*** RECORD SET

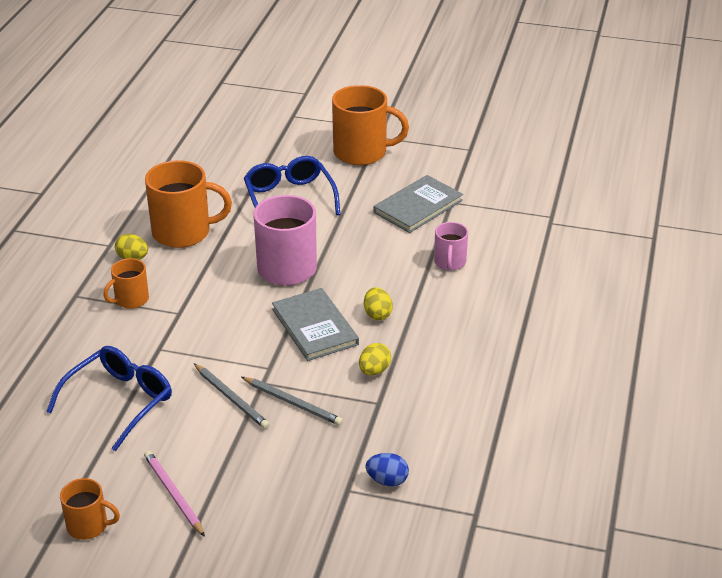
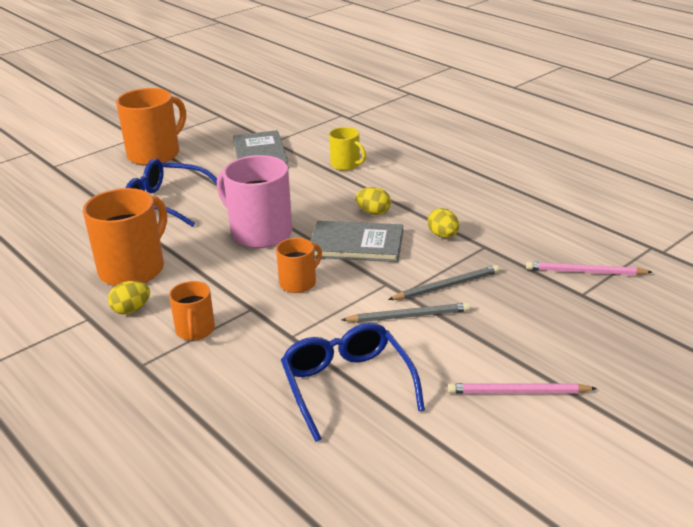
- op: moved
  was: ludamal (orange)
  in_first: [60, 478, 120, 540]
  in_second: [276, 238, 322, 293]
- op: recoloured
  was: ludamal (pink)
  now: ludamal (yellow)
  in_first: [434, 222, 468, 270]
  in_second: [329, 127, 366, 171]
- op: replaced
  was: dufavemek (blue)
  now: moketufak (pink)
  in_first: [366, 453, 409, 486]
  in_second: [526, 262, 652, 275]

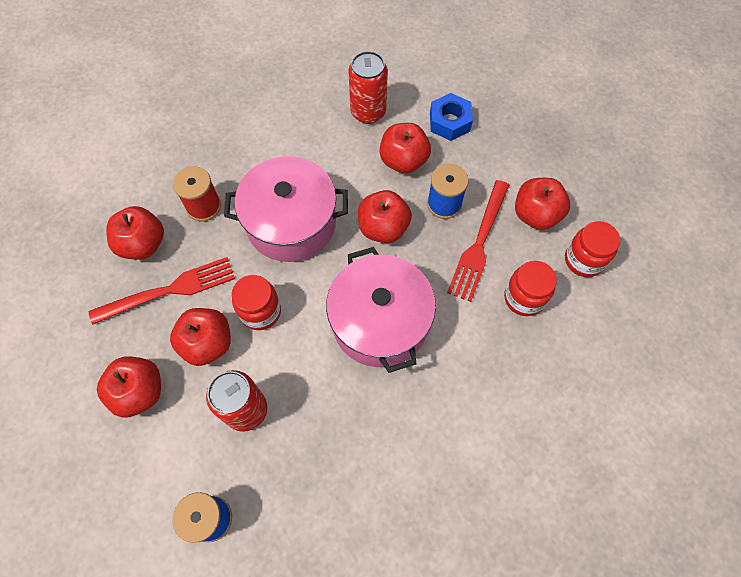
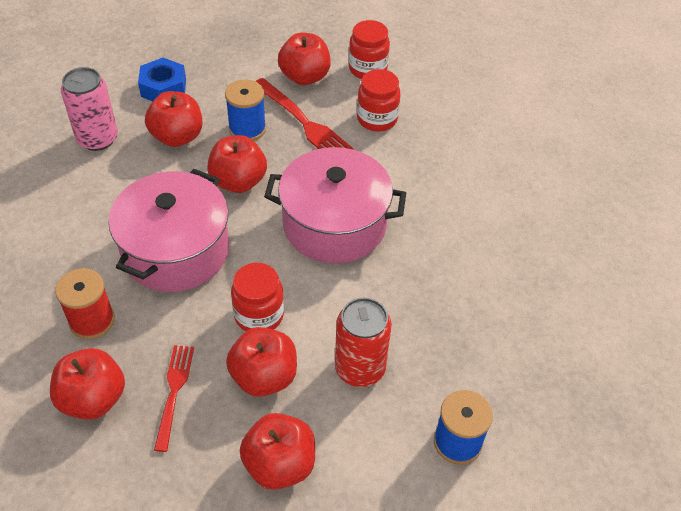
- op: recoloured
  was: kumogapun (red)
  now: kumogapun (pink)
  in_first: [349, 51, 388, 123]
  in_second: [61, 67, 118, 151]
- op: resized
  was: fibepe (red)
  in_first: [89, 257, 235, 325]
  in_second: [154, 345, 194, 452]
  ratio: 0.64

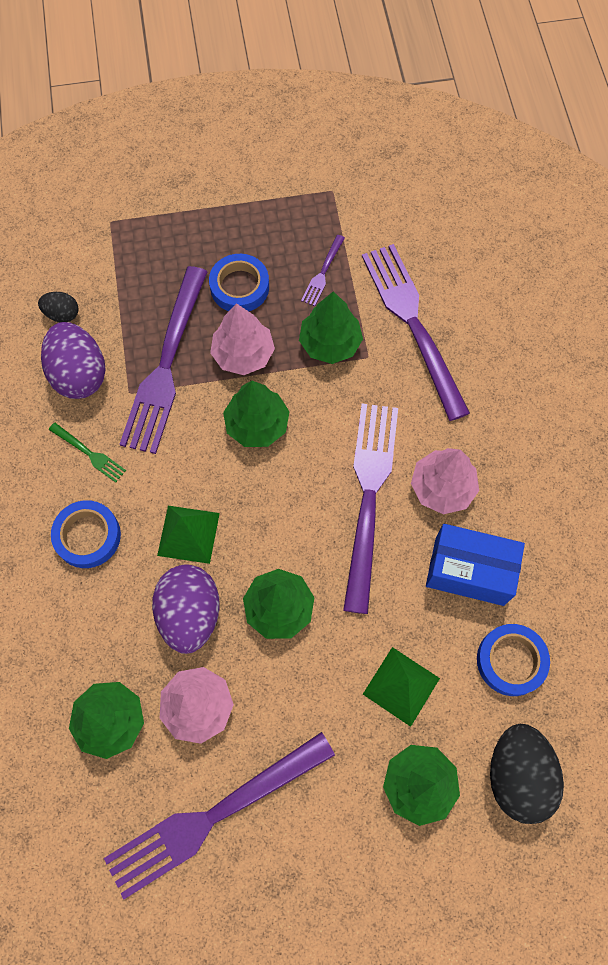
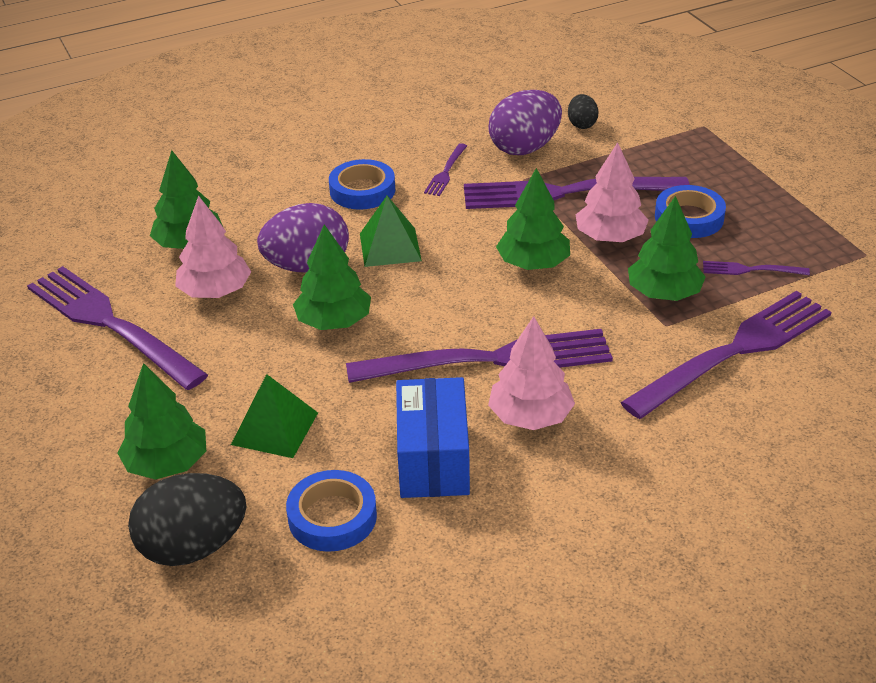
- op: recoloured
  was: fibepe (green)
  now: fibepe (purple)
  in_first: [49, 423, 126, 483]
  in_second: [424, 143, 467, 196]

******

> ABOUT THIS TASK:
Give back exactly the lines from the top of the records to the line containing "in_second: [154, 345, 194, 452]", both included, and no pictures.

> SOLUTION TO THIS TASK:
- op: moved
  was: ludamal (orange)
  in_first: [60, 478, 120, 540]
  in_second: [276, 238, 322, 293]
- op: recoloured
  was: ludamal (pink)
  now: ludamal (yellow)
  in_first: [434, 222, 468, 270]
  in_second: [329, 127, 366, 171]
- op: replaced
  was: dufavemek (blue)
  now: moketufak (pink)
  in_first: [366, 453, 409, 486]
  in_second: [526, 262, 652, 275]

- op: recoloured
  was: kumogapun (red)
  now: kumogapun (pink)
  in_first: [349, 51, 388, 123]
  in_second: [61, 67, 118, 151]
- op: resized
  was: fibepe (red)
  in_first: [89, 257, 235, 325]
  in_second: [154, 345, 194, 452]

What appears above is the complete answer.